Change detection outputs
= Beginning of Section =

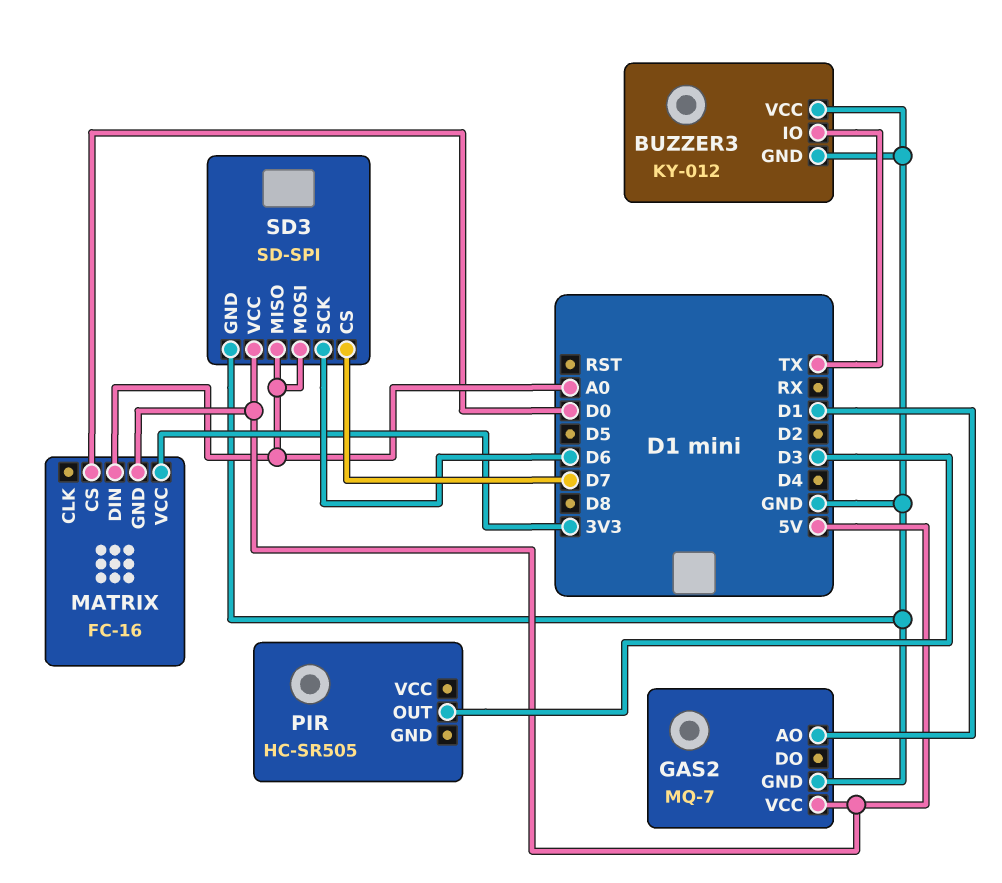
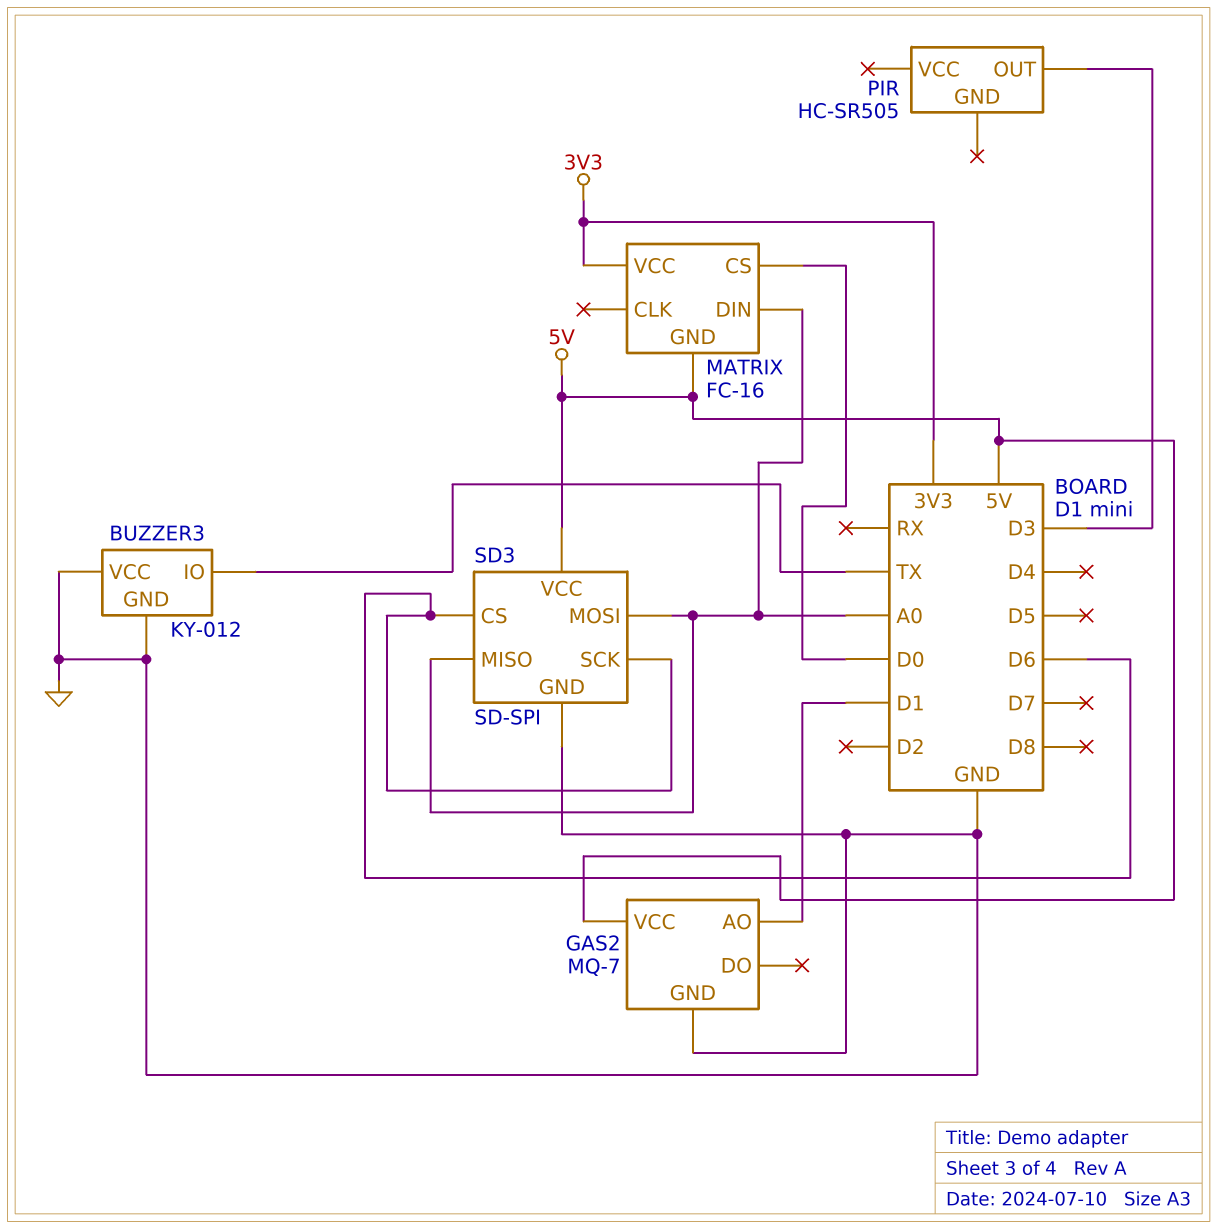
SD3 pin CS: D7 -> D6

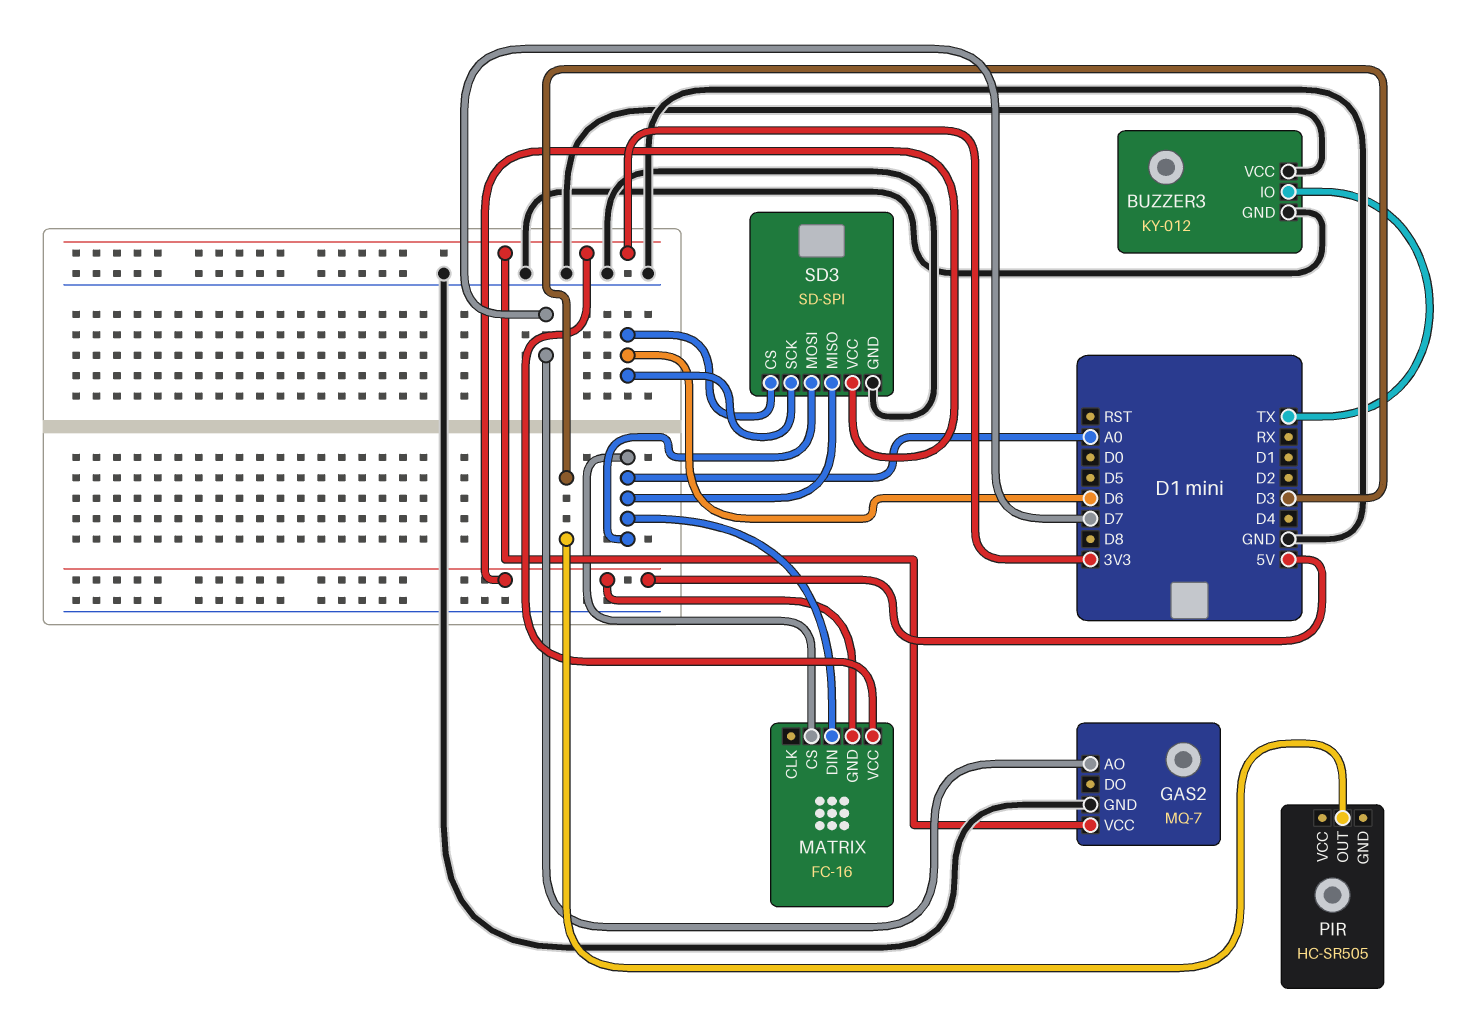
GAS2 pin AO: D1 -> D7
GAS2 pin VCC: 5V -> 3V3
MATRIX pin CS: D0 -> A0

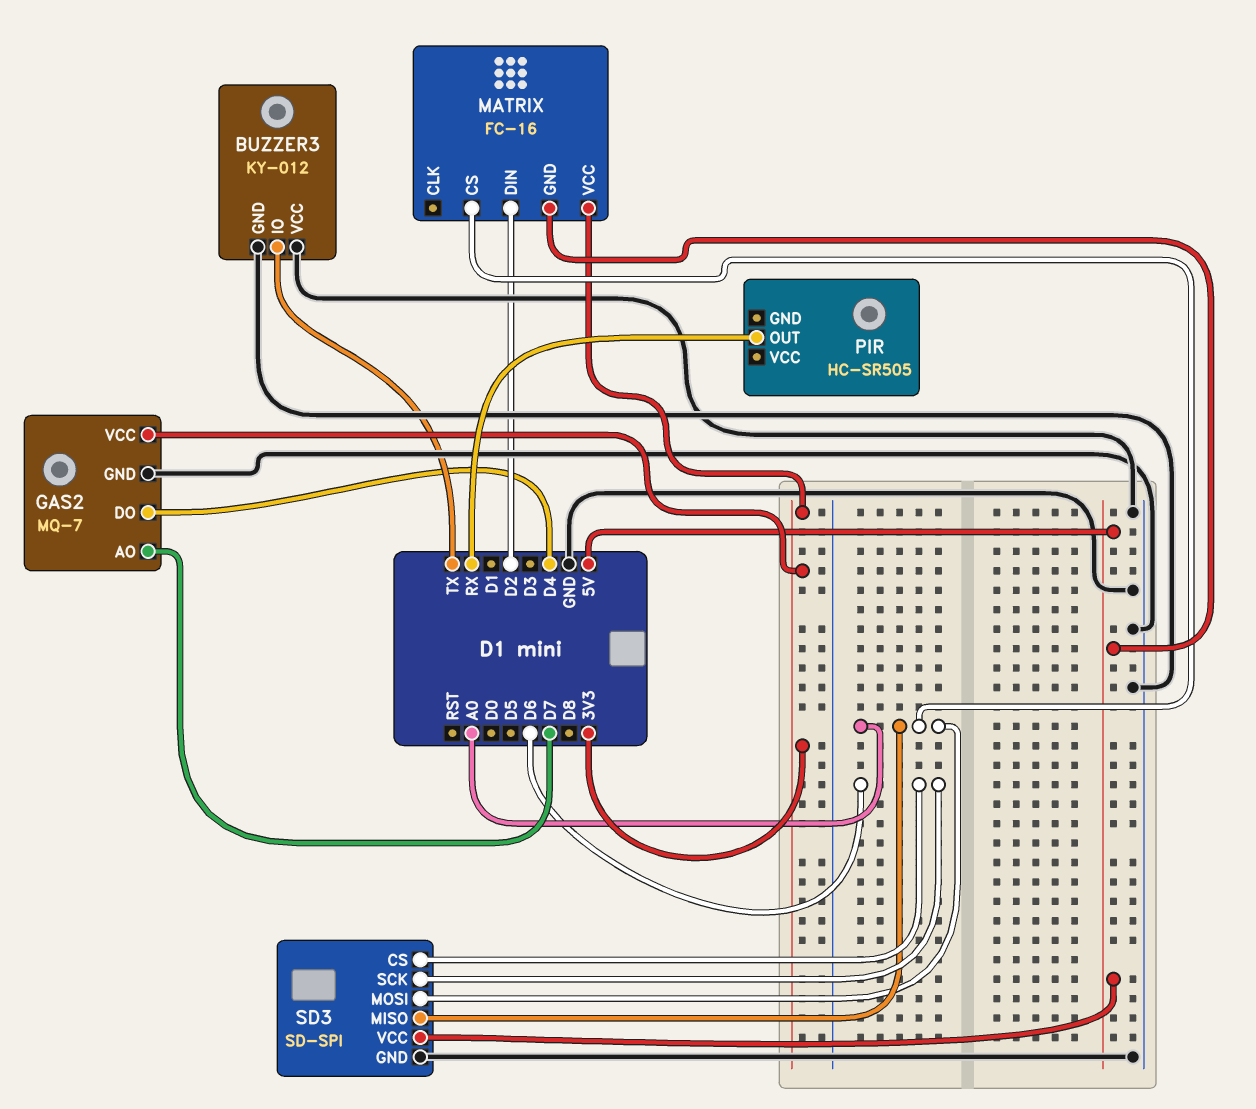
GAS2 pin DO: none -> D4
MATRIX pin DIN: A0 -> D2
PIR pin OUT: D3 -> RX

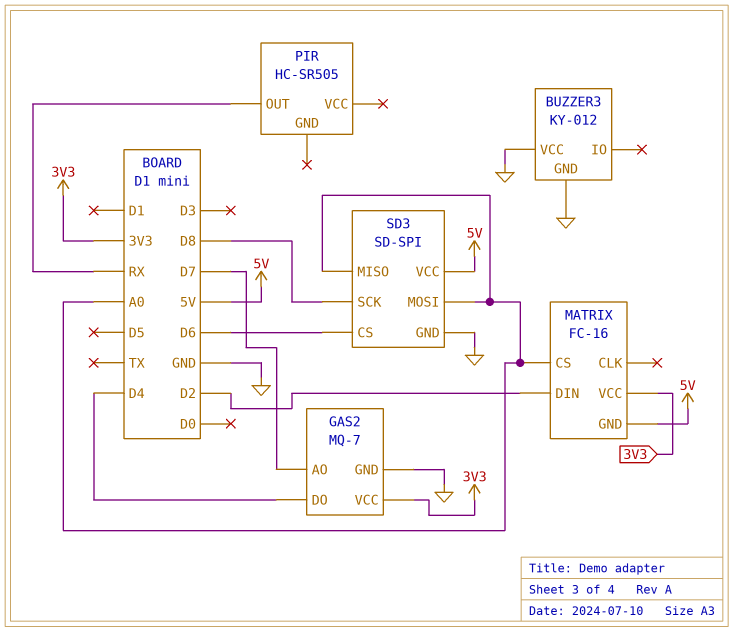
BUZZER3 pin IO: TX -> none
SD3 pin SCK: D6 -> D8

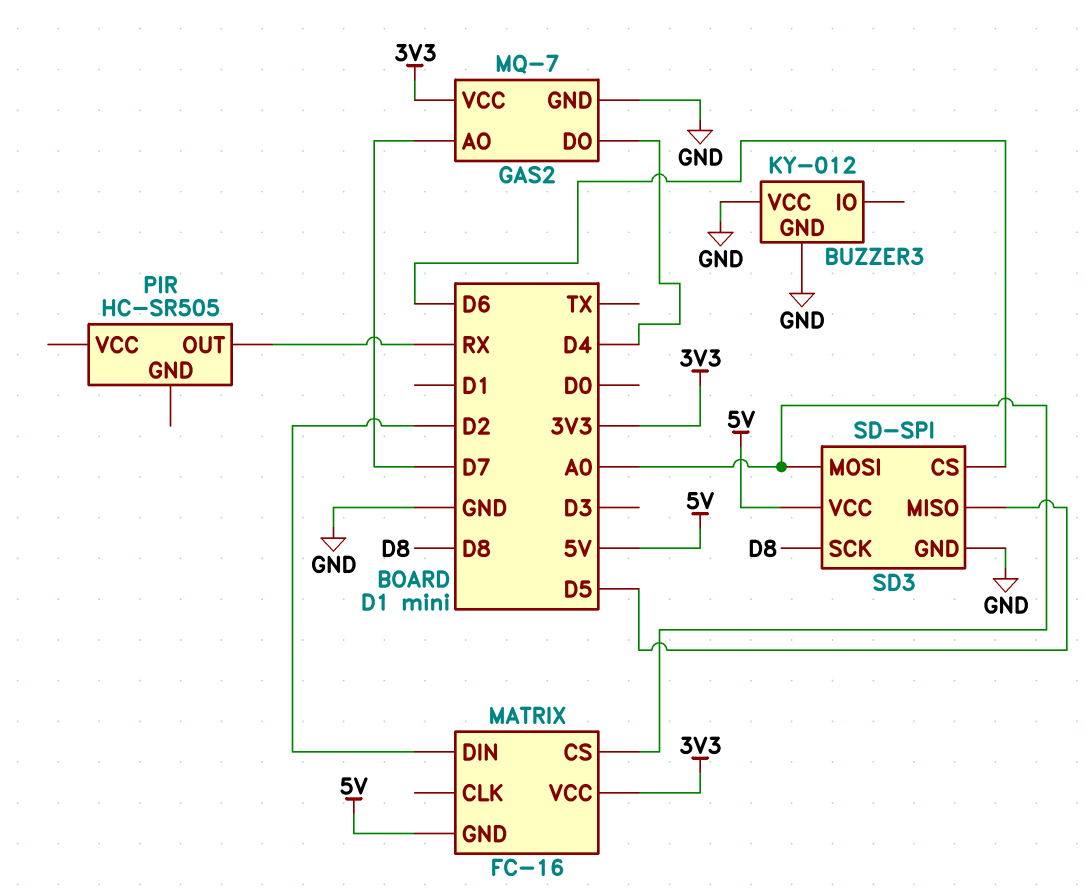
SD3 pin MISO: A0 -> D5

= End of Section =
= Beginning of Section =

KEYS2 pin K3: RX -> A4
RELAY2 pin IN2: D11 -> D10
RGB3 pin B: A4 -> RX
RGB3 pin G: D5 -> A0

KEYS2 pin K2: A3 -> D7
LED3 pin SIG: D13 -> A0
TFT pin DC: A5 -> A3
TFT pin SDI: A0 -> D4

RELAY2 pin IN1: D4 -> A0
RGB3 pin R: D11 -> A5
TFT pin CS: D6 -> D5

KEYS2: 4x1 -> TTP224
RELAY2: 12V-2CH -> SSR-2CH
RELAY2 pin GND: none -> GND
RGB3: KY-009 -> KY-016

= End of Section =

Taking the records above as input, show every line in which the word "MATRIX" is present.

MATRIX pin CS: D0 -> A0
MATRIX pin DIN: A0 -> D2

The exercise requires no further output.